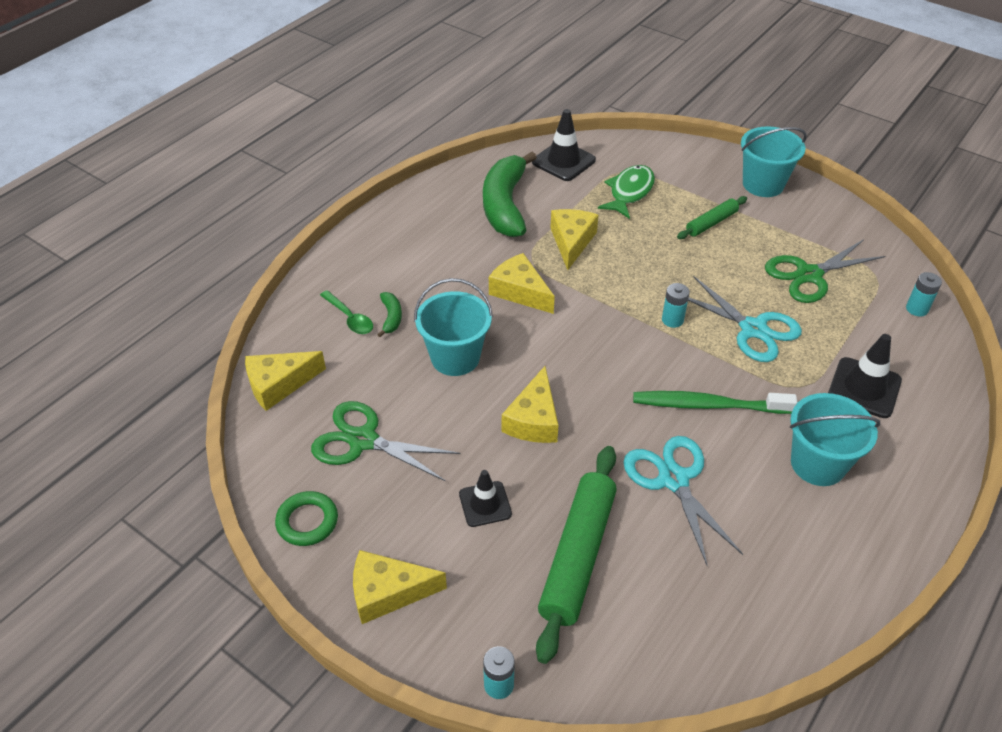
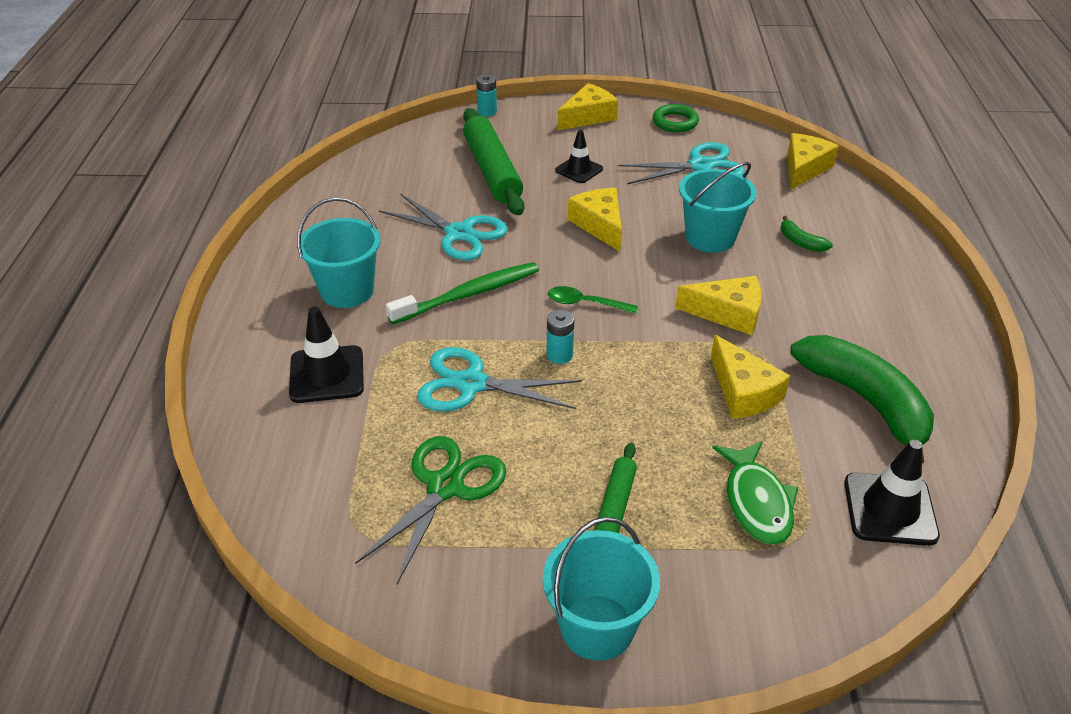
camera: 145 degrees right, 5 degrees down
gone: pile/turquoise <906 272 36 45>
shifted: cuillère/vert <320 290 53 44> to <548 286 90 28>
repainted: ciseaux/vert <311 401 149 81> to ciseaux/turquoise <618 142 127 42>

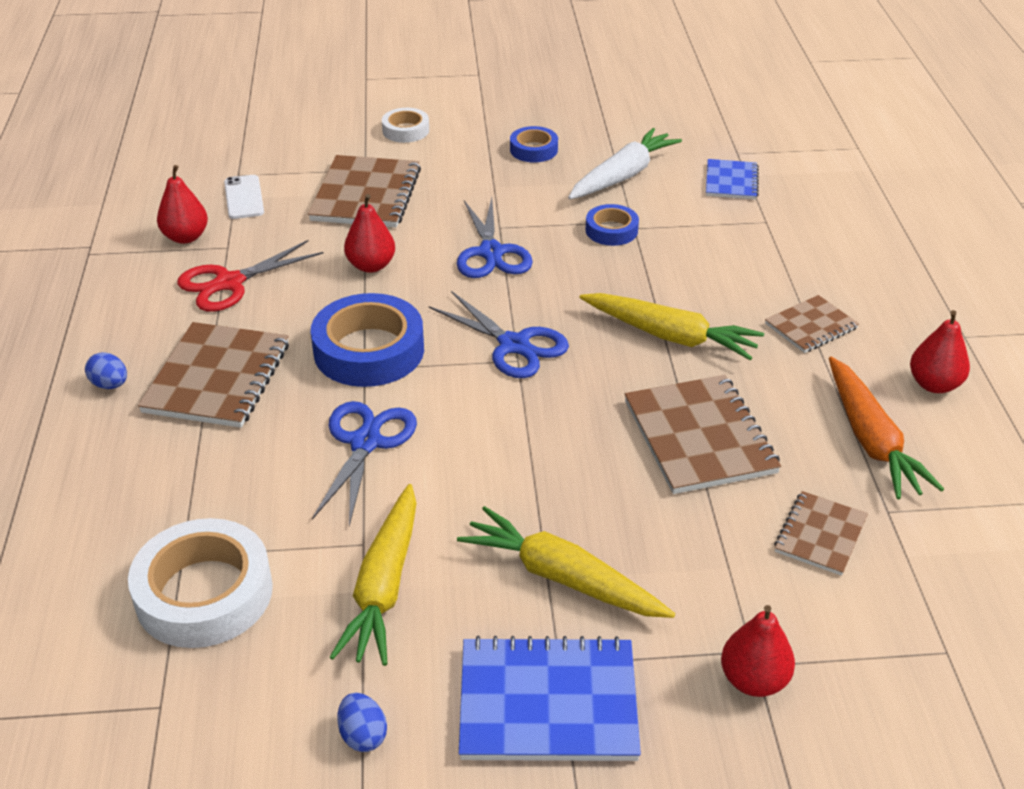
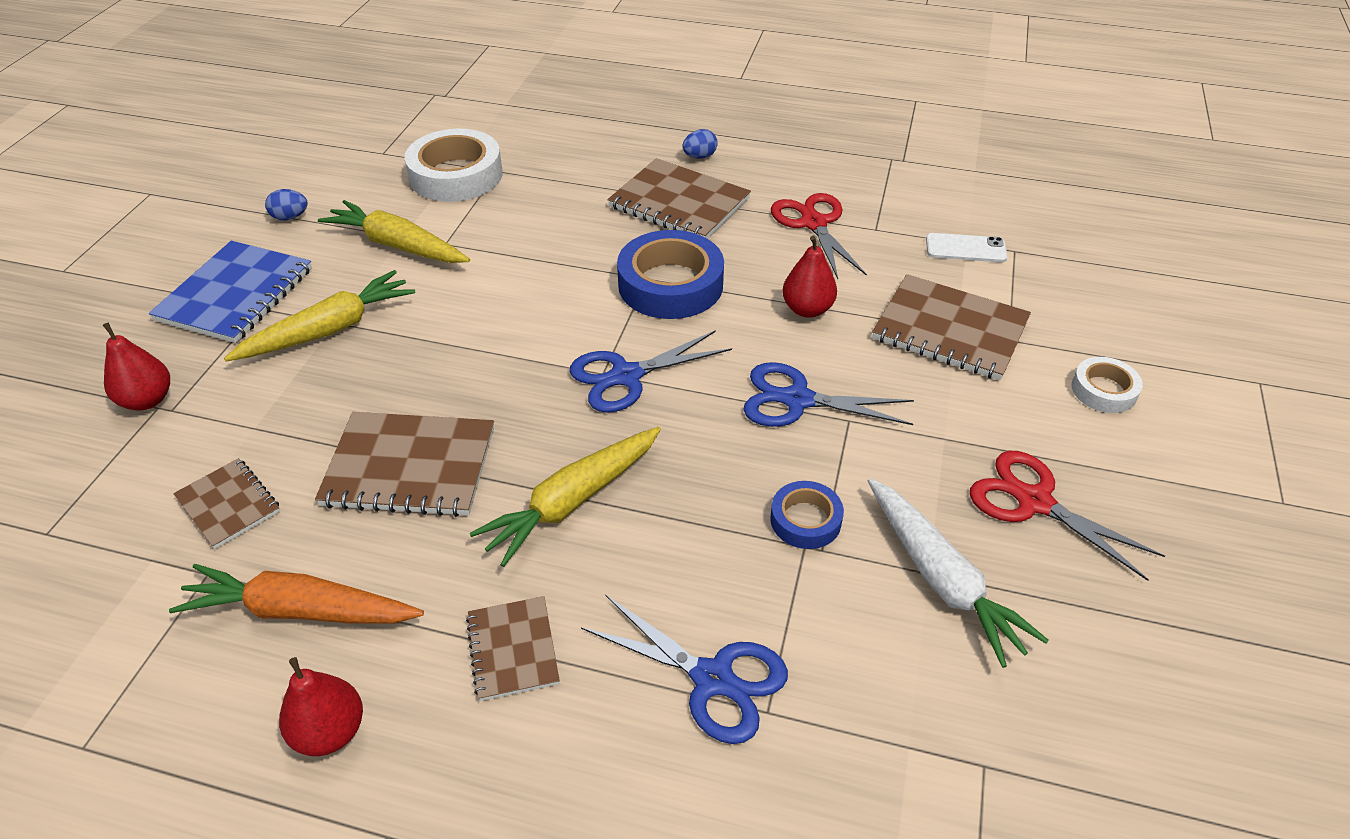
camera: 110 degrees right, 5 degrees up
gone: poire/rouge <157 165 51 79>; carnet/bleu <706 159 53 41>
shifted: ciseaux/bleu <312 401 105 125> to <581 594 207 150>
swapped: ruban adhésif/bleu <510 126 48 36> to ciseaux/rouge <970 451 195 130>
━━━━━━
Beginning with the line where "shifted: cuillère/vert <320" appears, restate word for word every line down to the last one in the data, but keep the pictures out.

(Expected answer)
shifted: cuillère/vert <320 290 53 44> to <548 286 90 28>
repainted: ciseaux/vert <311 401 149 81> to ciseaux/turquoise <618 142 127 42>

camera: 110 degrees right, 5 degrees up
gone: poire/rouge <157 165 51 79>; carnet/bleu <706 159 53 41>
shifted: ciseaux/bleu <312 401 105 125> to <581 594 207 150>
swapped: ruban adhésif/bleu <510 126 48 36> to ciseaux/rouge <970 451 195 130>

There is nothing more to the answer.